(Edit tracking data)
[Start of section]
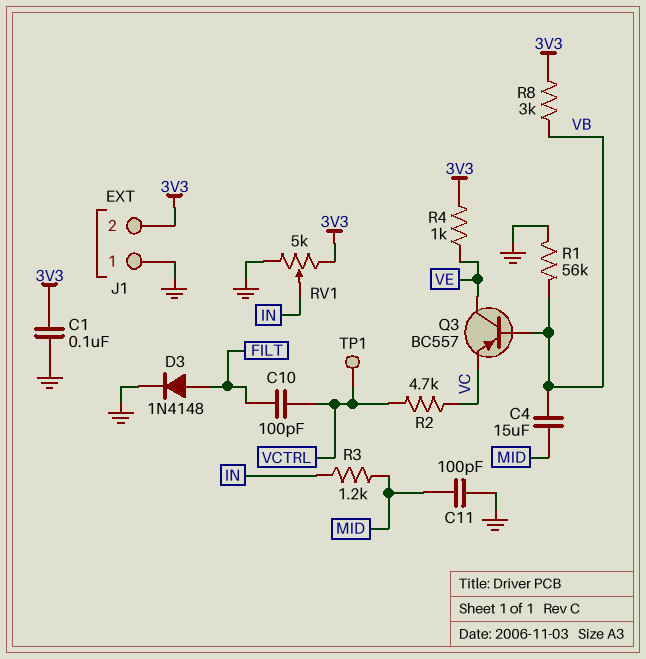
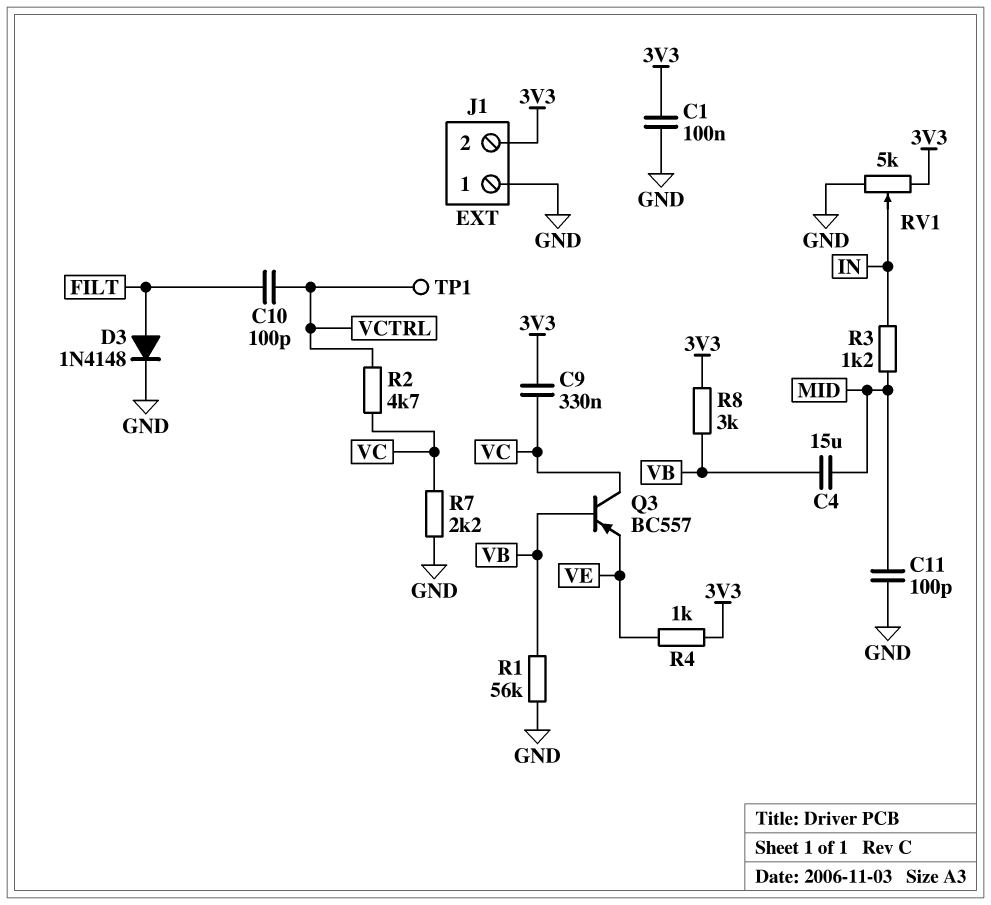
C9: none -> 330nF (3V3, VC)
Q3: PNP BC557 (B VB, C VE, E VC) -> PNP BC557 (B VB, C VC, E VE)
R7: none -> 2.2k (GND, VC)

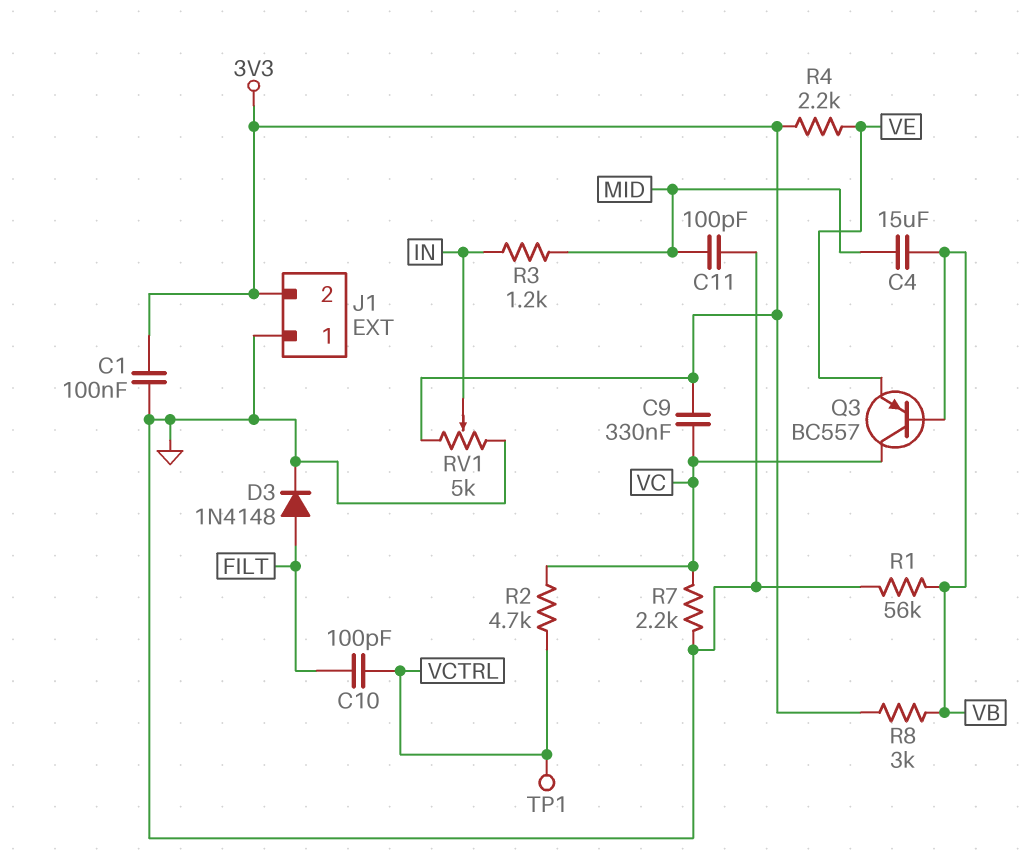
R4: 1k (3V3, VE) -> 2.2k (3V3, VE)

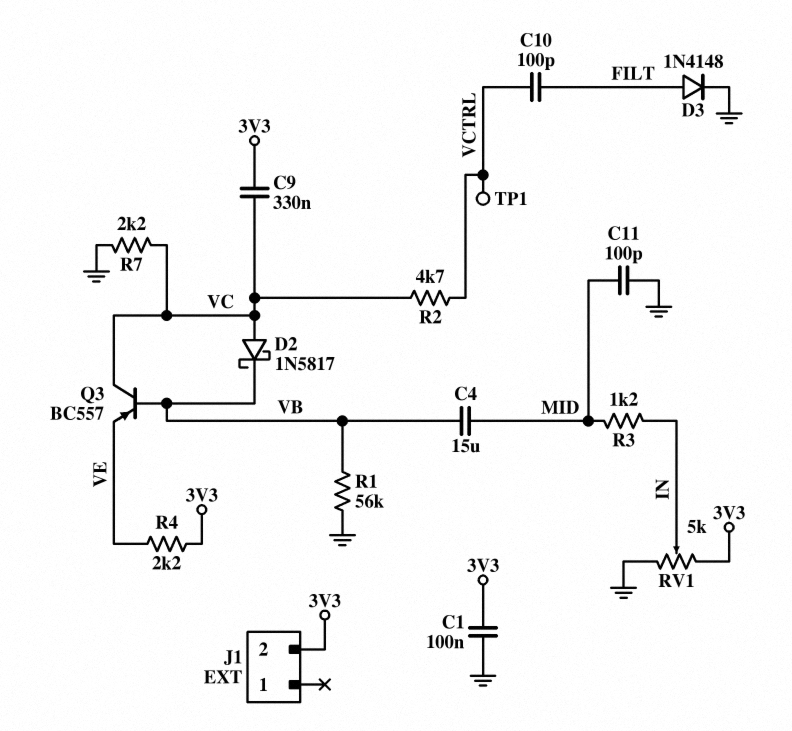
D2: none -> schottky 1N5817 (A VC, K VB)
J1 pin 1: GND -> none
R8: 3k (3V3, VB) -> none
[End of section]
--- TASK PROMPT ---
Only the lines starting at the one that holds "R4: 1k (3V3, VE) -> 2.2k (3V3, VE)" and ending at the last line of the data belong in your answer. Please set them down exactly and omit the pictures.

--- SOLVED EXERCISE ---
R4: 1k (3V3, VE) -> 2.2k (3V3, VE)

D2: none -> schottky 1N5817 (A VC, K VB)
J1 pin 1: GND -> none
R8: 3k (3V3, VB) -> none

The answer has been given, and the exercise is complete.